_Instructions for the task_: Report the lines of the data below that contain the string "diode".

==== Provided entries ====

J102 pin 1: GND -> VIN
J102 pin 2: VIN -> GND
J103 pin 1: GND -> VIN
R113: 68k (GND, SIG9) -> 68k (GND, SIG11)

====
==== Provided entries ====

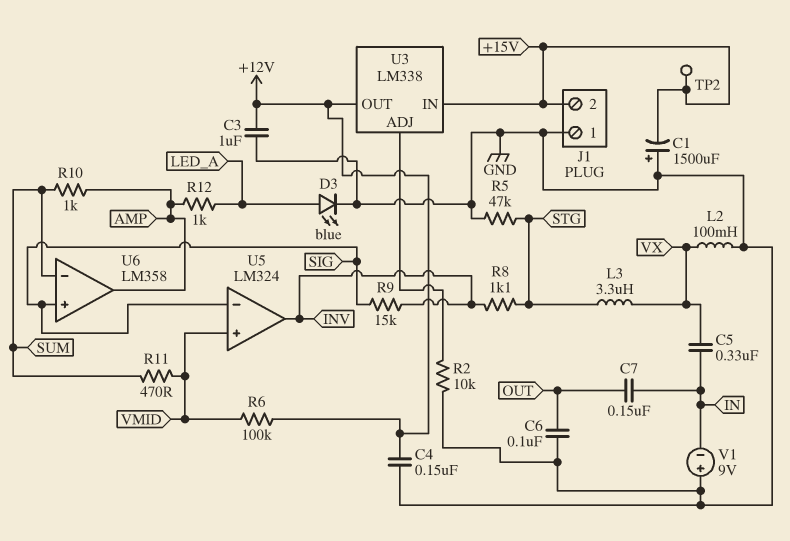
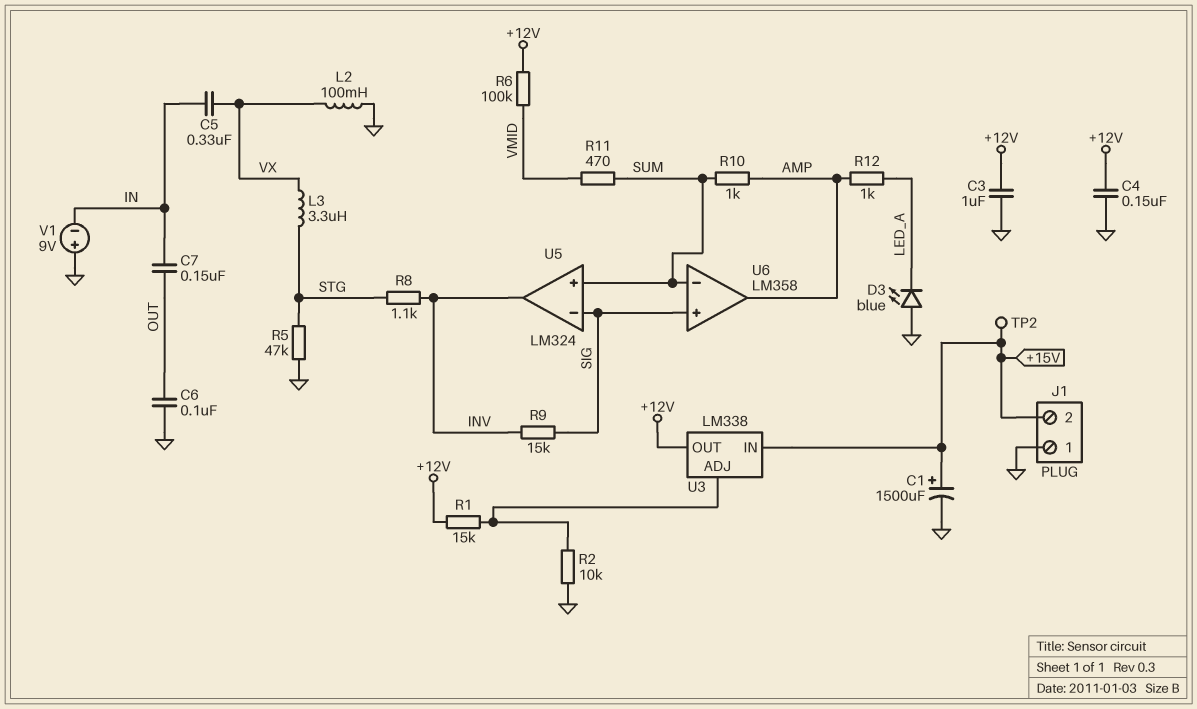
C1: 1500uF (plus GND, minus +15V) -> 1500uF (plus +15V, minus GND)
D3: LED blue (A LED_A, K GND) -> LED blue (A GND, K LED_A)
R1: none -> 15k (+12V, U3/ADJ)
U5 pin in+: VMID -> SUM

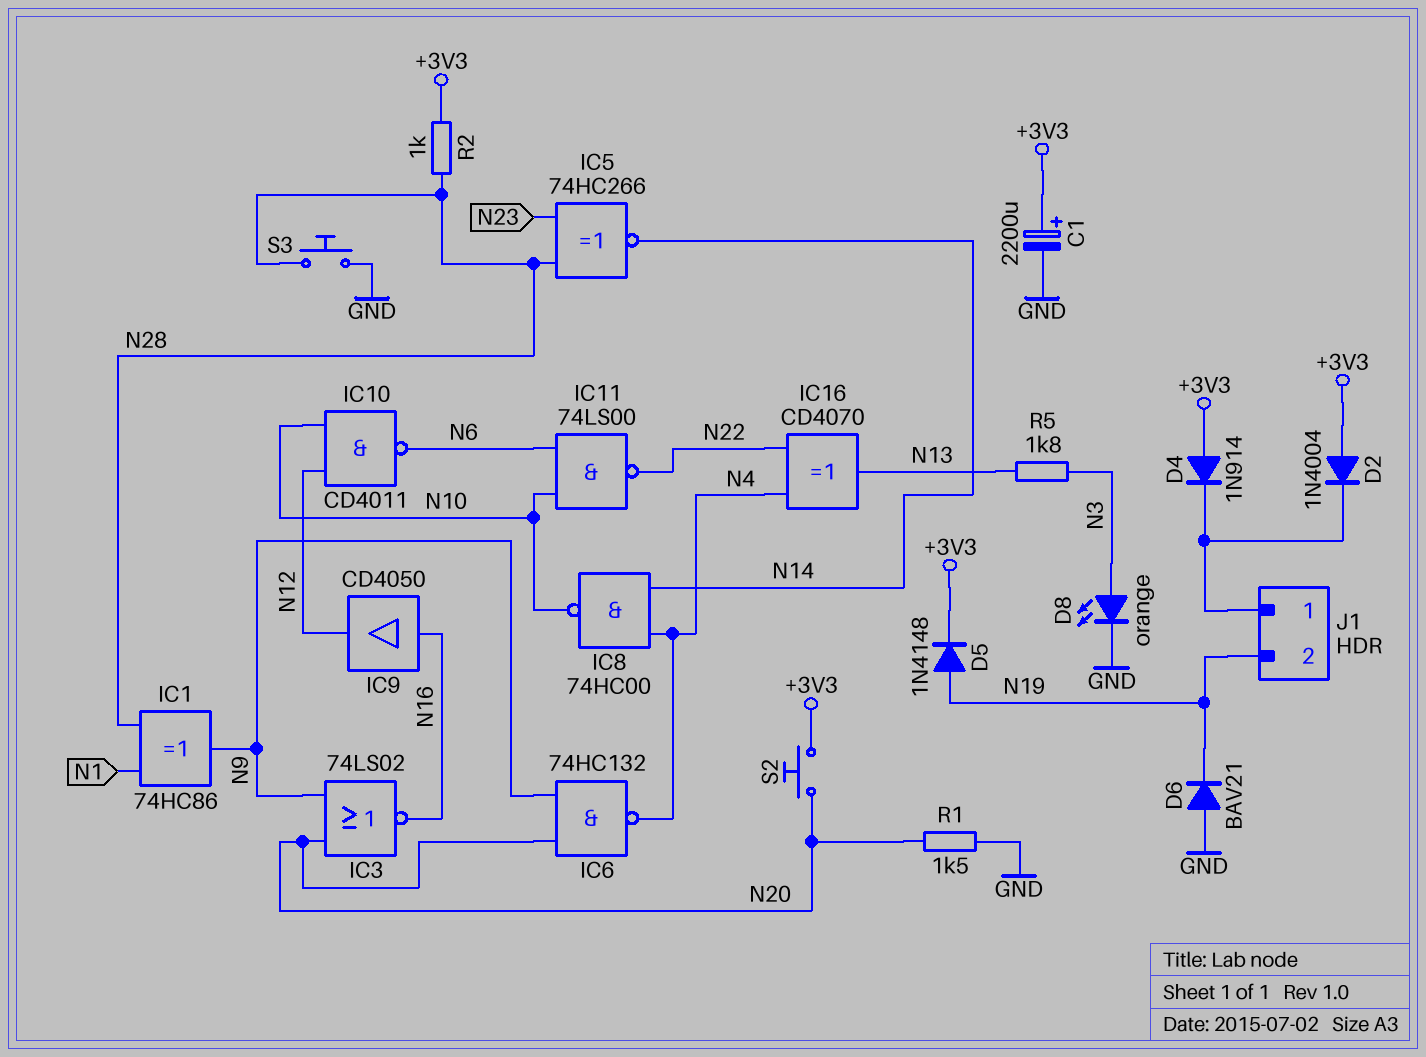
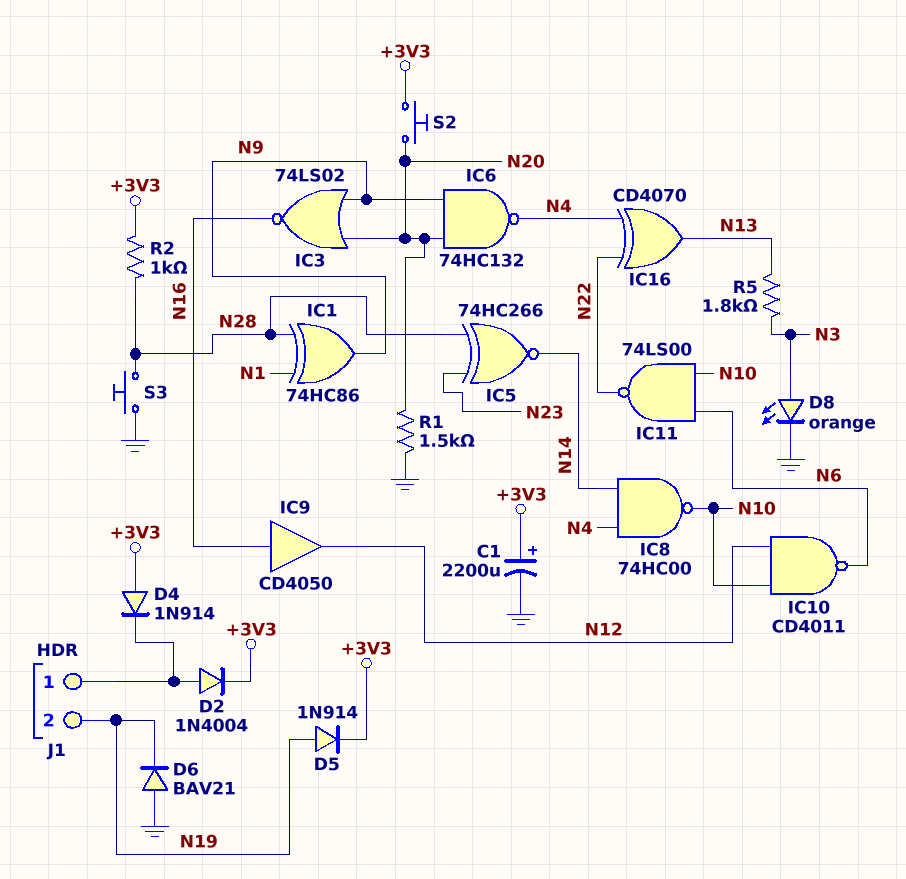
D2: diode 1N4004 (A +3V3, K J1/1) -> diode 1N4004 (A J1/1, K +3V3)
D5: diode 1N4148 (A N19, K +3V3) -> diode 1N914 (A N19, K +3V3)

====

_Task solution_:
D2: diode 1N4004 (A +3V3, K J1/1) -> diode 1N4004 (A J1/1, K +3V3)
D5: diode 1N4148 (A N19, K +3V3) -> diode 1N914 (A N19, K +3V3)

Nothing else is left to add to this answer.